Everything from the line with "(176, 160) = (634, 313): purple" to the end of the material is to be retyped exactly, both ends included, and nothing else.

BEGIN Dataset extract

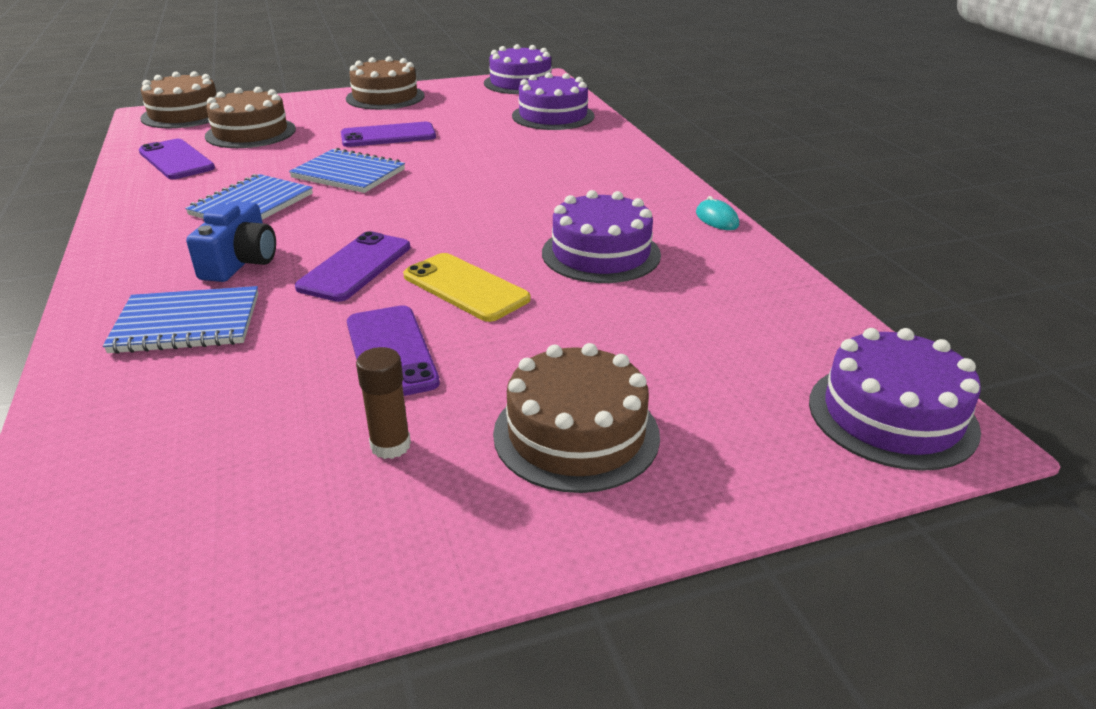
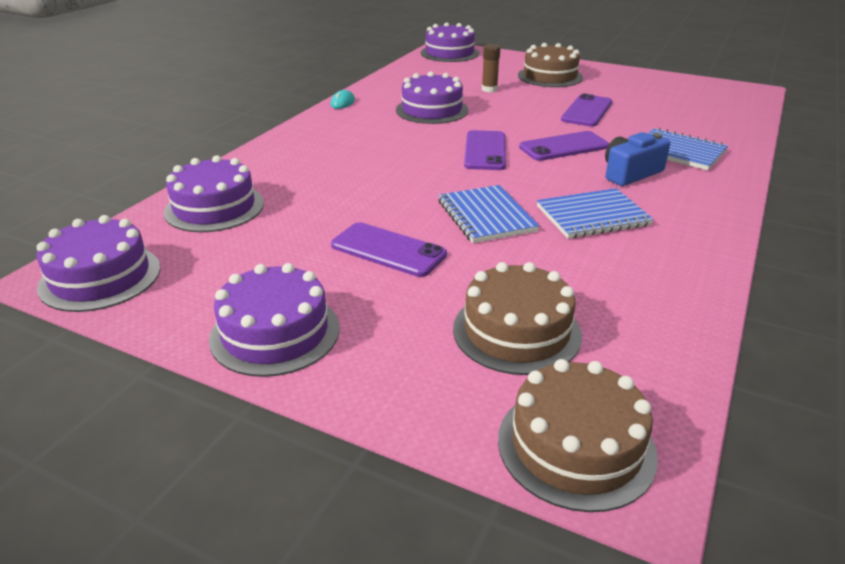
camera: 135 degrees left, 0 degrees up
(176, 160) = (634, 313): purple phone -> purple phone (485, 151)
(385, 97) = (275, 333): brown cake -> purple cake
(390, 445) = (615, 91): brown glue stick -> brown glue stick (489, 89)
(465, 287) = (520, 120): yellow phone -> none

END Dataset extract

Completed exercise:
(176, 160) = (634, 313): purple phone -> purple phone (485, 151)
(385, 97) = (275, 333): brown cake -> purple cake
(390, 445) = (615, 91): brown glue stick -> brown glue stick (489, 89)
(465, 287) = (520, 120): yellow phone -> none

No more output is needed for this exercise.